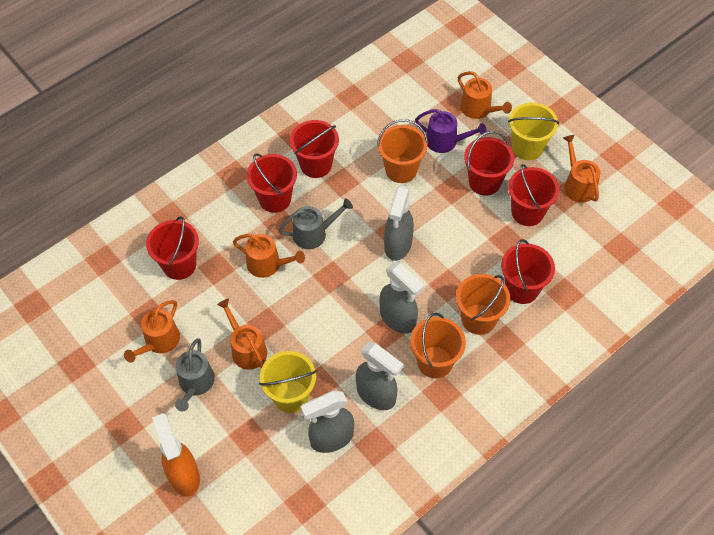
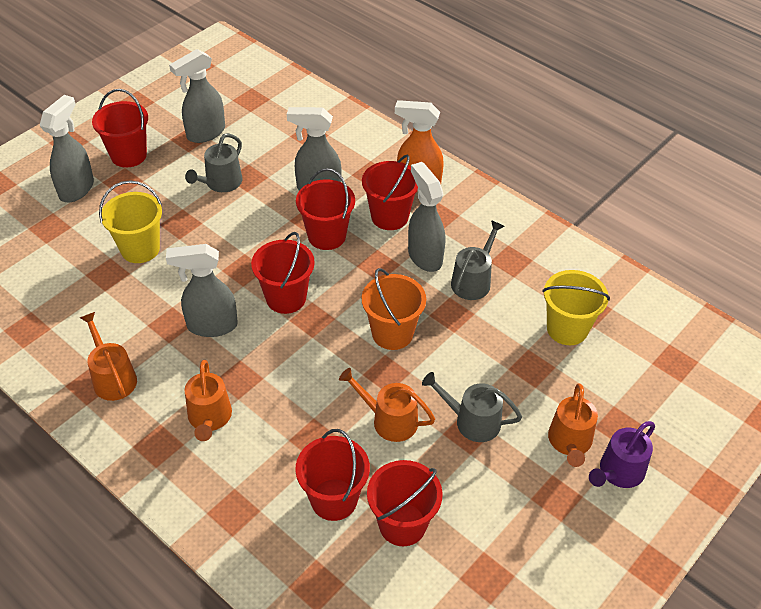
grey spray bottle: 4 -> 5
grey watering can: 2 -> 3
orange bucket: 3 -> 1
orange watering can: 5 -> 4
──────────────────────────────
Drop the pictures, then repeat the material word for word.

grey spray bottle: 4 -> 5
grey watering can: 2 -> 3
orange bucket: 3 -> 1
orange watering can: 5 -> 4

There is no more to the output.